------ Dataset ------

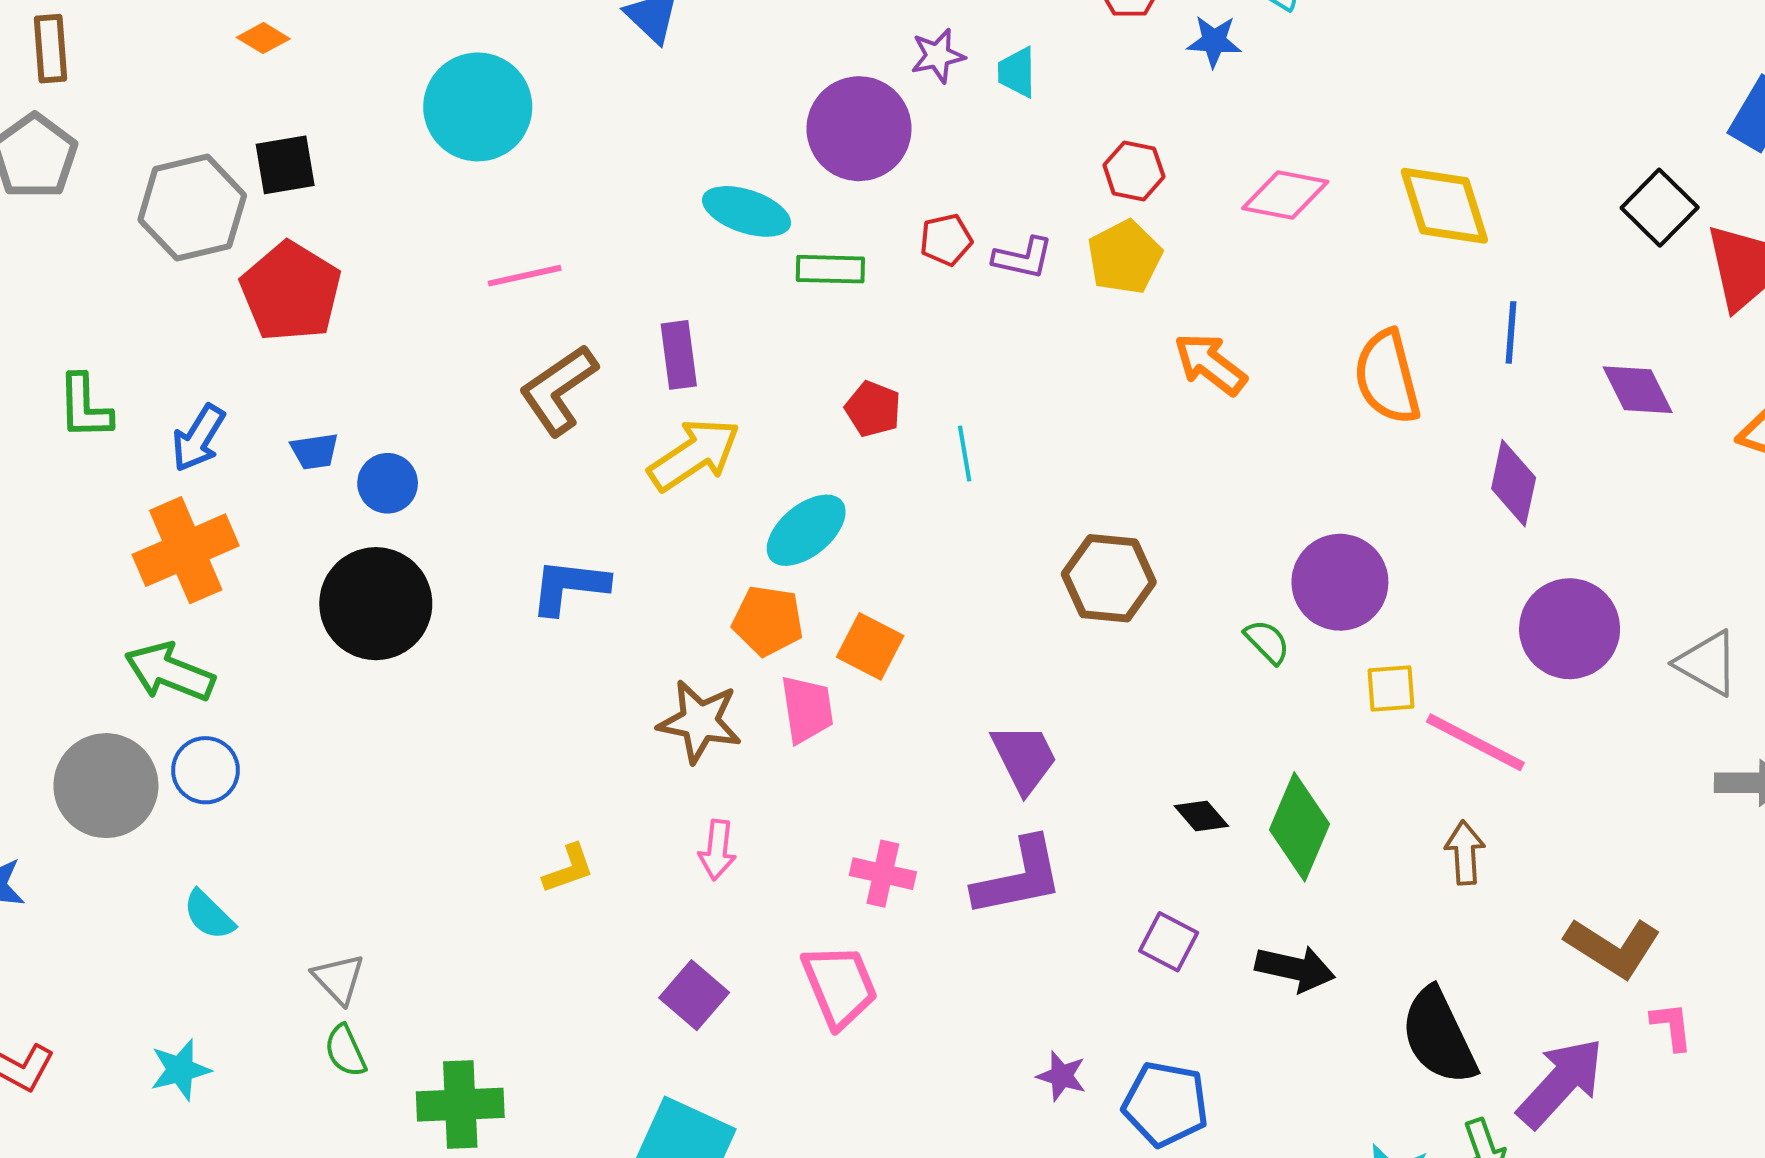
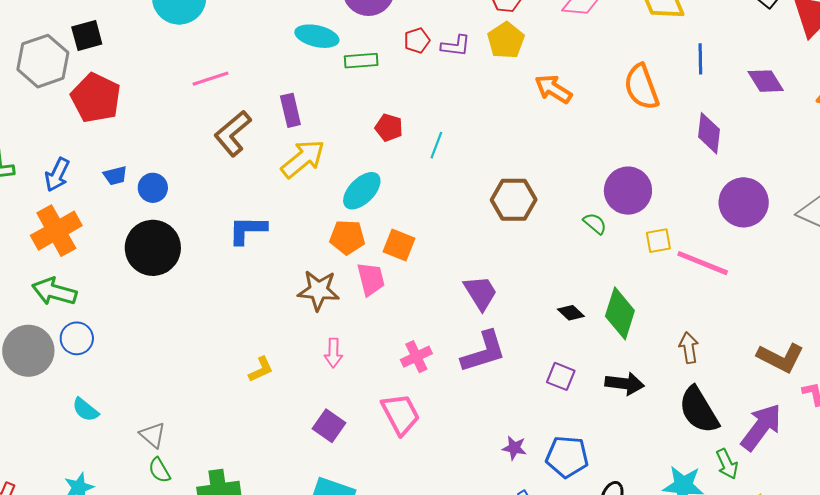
cyan line: (965, 454) -> (436, 145), turned 36
brown arrow: (1465, 853) -> (689, 348), moved
pink cross: (883, 874) -> (416, 357), turned -32

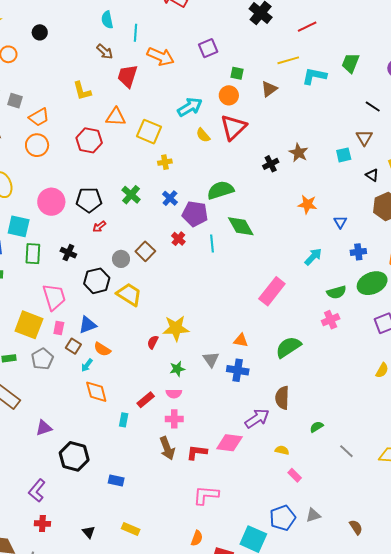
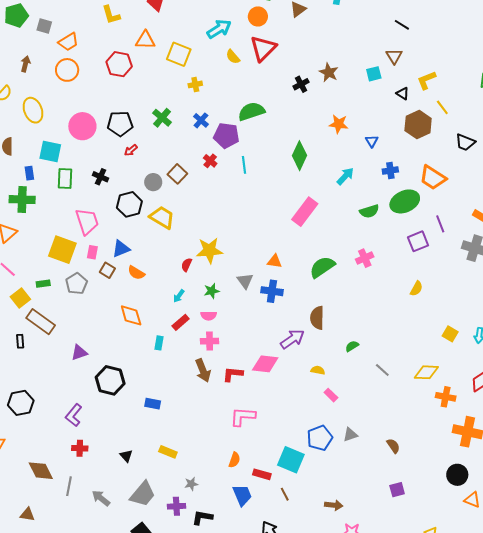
green diamond: (241, 226) -> (299, 156), moved, turned 56
pink cross: (331, 320) -> (365, 258), moved
cyan arrow: (87, 365) -> (179, 296), moved

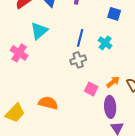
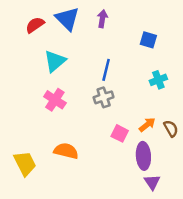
cyan cross: (105, 43) -> (158, 80), moved, turned 32
pink cross: (19, 53) -> (55, 100), moved
yellow trapezoid: (15, 113) -> (25, 163), turned -70

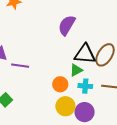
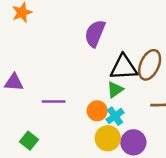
purple line: (20, 66) -> (54, 101), moved
cyan cross: (85, 86) -> (115, 116), moved, turned -32

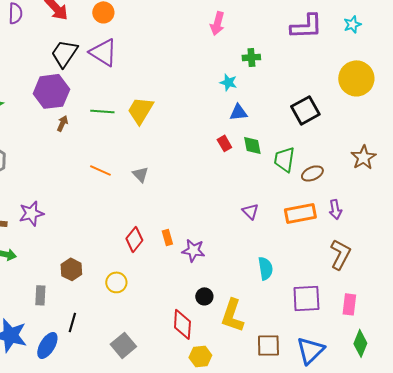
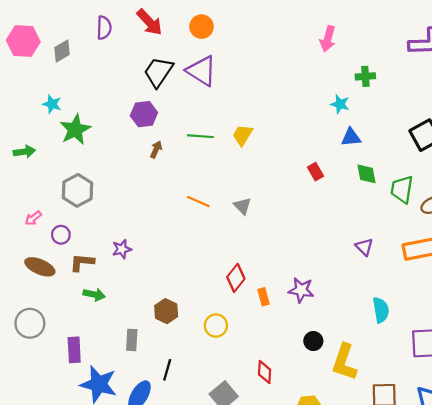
purple hexagon: (51, 91) -> (144, 114), size x0.7
yellow trapezoid: (140, 110) -> (242, 135), size x0.7
red rectangle: (224, 143) -> (316, 172), moved
purple star: (31, 213) -> (122, 249), size x0.7
orange rectangle: (167, 237) -> (264, 297), moved
red diamond: (182, 324) -> (265, 372), moved, size x0.7

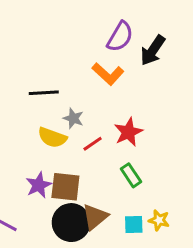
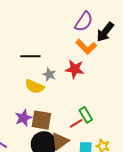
orange L-shape: (108, 74) -> (86, 47), moved
red star: (128, 132) -> (75, 69), moved, turned 30
red line: (93, 144) -> (76, 123), moved

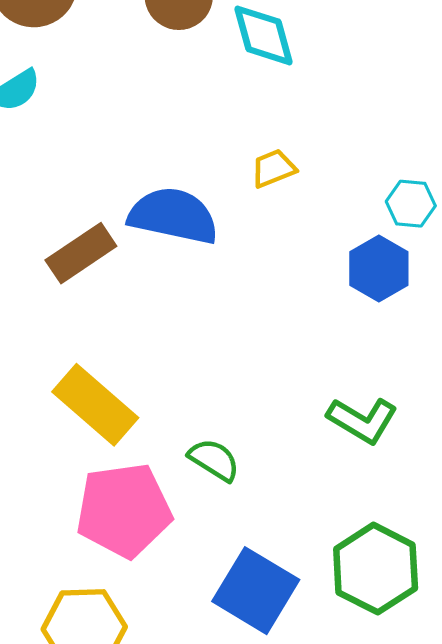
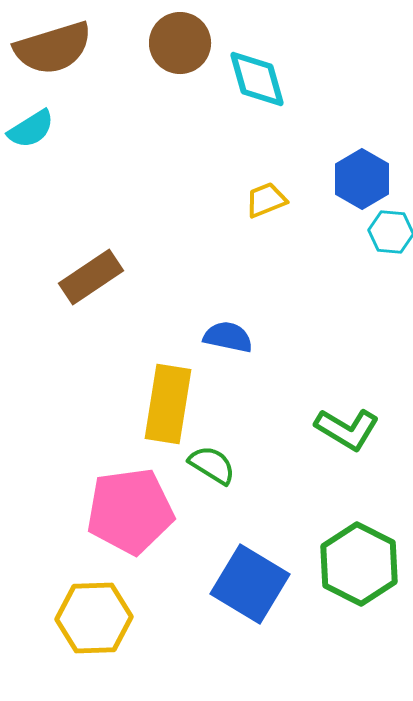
blue semicircle: (173, 216) -> (228, 337), moved, size x0.6
blue hexagon: (379, 268) -> (362, 179), moved
yellow rectangle: (95, 405) -> (168, 404), moved, turned 58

------

**To do**
Copy out every entry above, character for character, excluding pictures.

**Answer**
cyan line: (965, 454) -> (436, 145), turned 36
brown arrow: (1465, 853) -> (689, 348), moved
pink cross: (883, 874) -> (416, 357), turned -32

green diamond: (241, 226) -> (299, 156), moved, turned 56
pink cross: (331, 320) -> (365, 258), moved
cyan arrow: (87, 365) -> (179, 296), moved

cyan cross: (105, 43) -> (158, 80), moved, turned 32
pink cross: (19, 53) -> (55, 100), moved
yellow trapezoid: (15, 113) -> (25, 163), turned -70

purple line: (20, 66) -> (54, 101), moved
cyan cross: (85, 86) -> (115, 116), moved, turned -32

purple hexagon: (51, 91) -> (144, 114), size x0.7
yellow trapezoid: (140, 110) -> (242, 135), size x0.7
red rectangle: (224, 143) -> (316, 172), moved
purple star: (31, 213) -> (122, 249), size x0.7
orange rectangle: (167, 237) -> (264, 297), moved
red diamond: (182, 324) -> (265, 372), moved, size x0.7

orange L-shape: (108, 74) -> (86, 47), moved
red star: (128, 132) -> (75, 69), moved, turned 30
red line: (93, 144) -> (76, 123), moved

blue semicircle: (173, 216) -> (228, 337), moved, size x0.6
blue hexagon: (379, 268) -> (362, 179), moved
yellow rectangle: (95, 405) -> (168, 404), moved, turned 58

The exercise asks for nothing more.